- _Material provided_

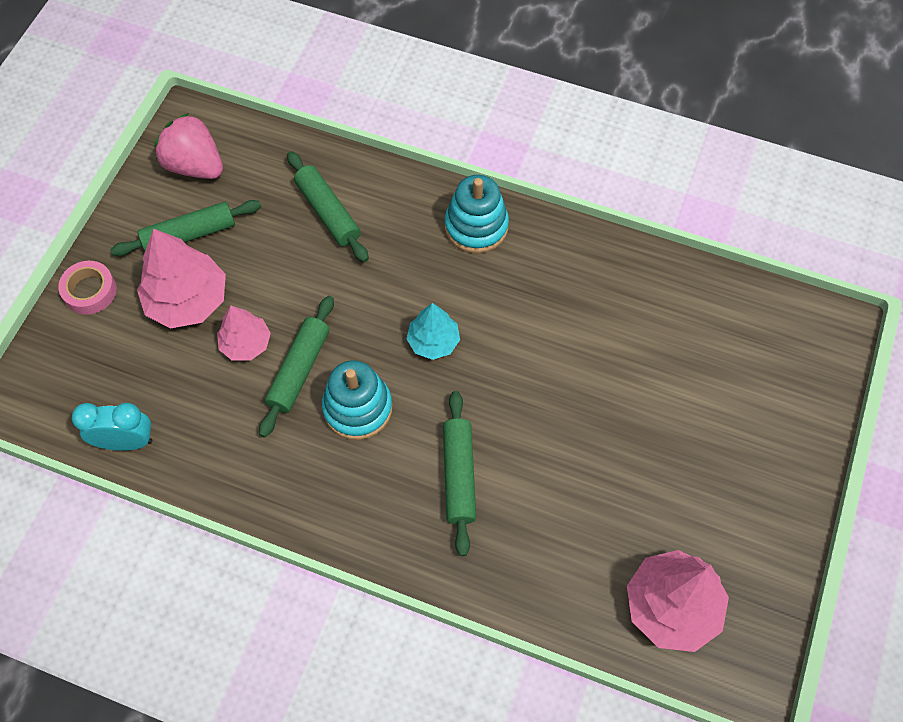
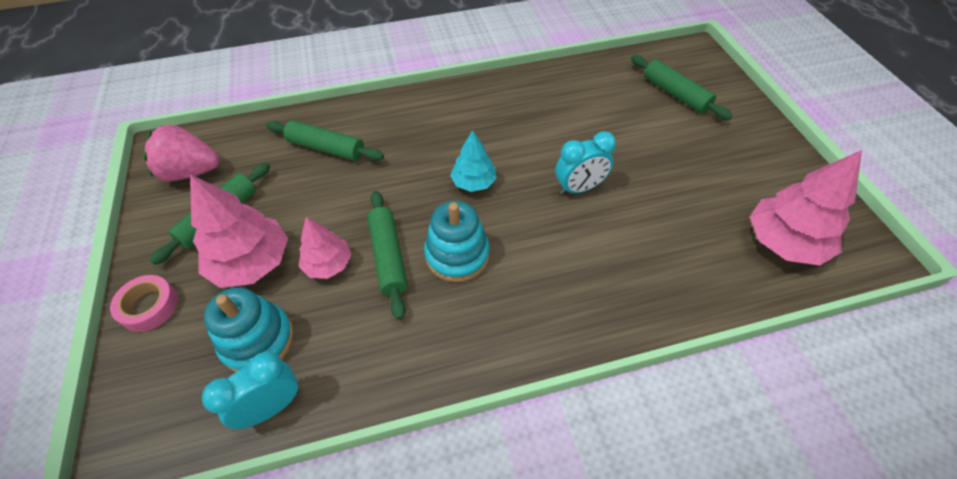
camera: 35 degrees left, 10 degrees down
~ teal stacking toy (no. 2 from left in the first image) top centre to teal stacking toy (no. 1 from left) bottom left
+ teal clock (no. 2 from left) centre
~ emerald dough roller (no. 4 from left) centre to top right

- _Action item_
How many lines in the data contain the string "teal"? Respond with the number only.

- _Solution_
2